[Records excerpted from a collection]
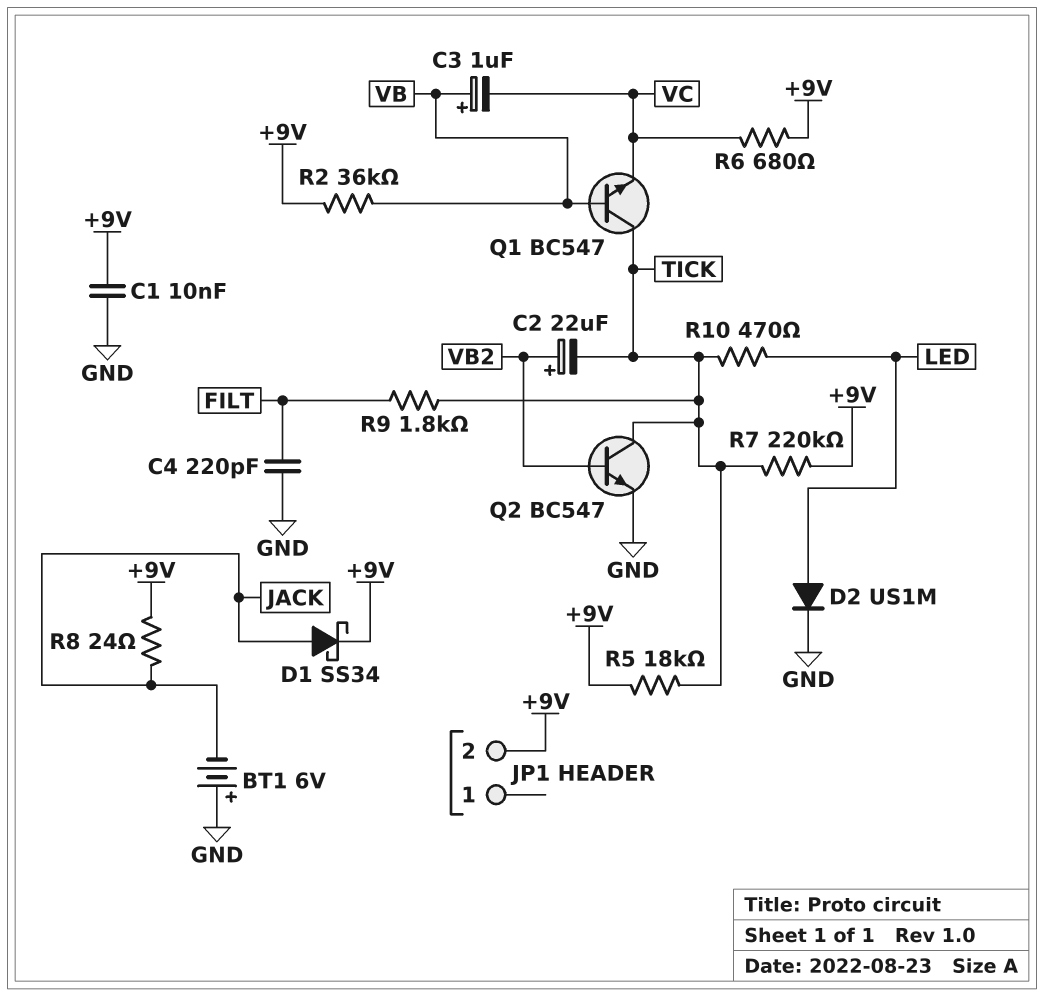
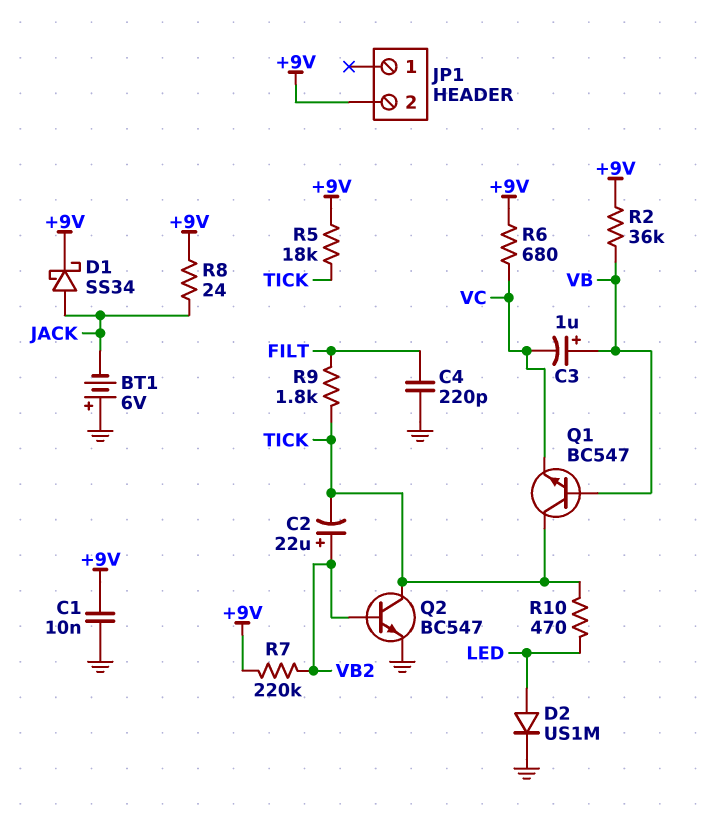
R7: 220k (+9V, TICK) -> 220k (+9V, VB2)

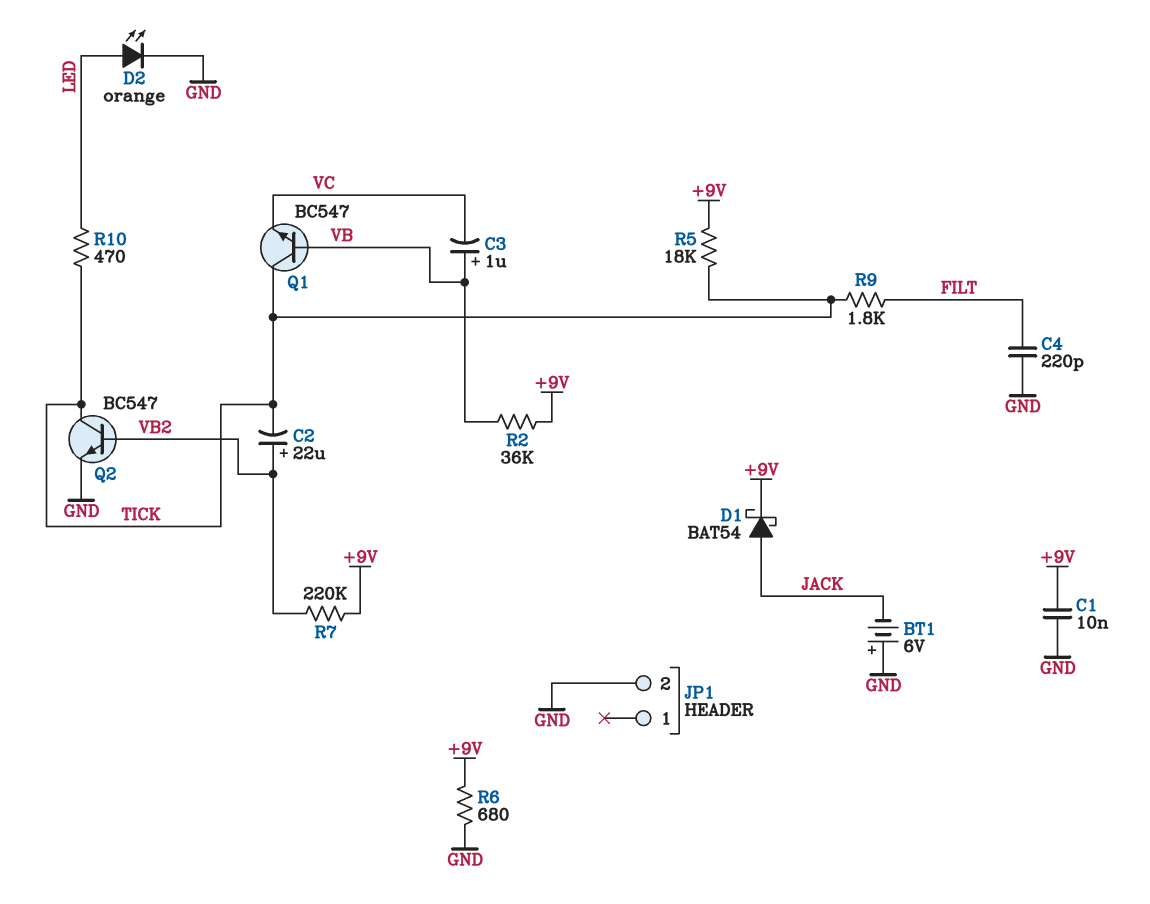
D1: schottky SS34 (A JACK, K +9V) -> schottky BAT54 (A JACK, K +9V)
D2: diode US1M (A LED, K GND) -> LED orange (A LED, K GND)
JP1 pin 2: +9V -> GND
R6: 680 (+9V, VC) -> 680 (+9V, GND)
R8: 24 (+9V, JACK) -> none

(PROBLEM)
Set out, exactly as written, the lines from the line with "D2: diode US1M" to the last line of the records, inclusive, and only those lines.

(ANSWER TO THE EXERCISE)
D2: diode US1M (A LED, K GND) -> LED orange (A LED, K GND)
JP1 pin 2: +9V -> GND
R6: 680 (+9V, VC) -> 680 (+9V, GND)
R8: 24 (+9V, JACK) -> none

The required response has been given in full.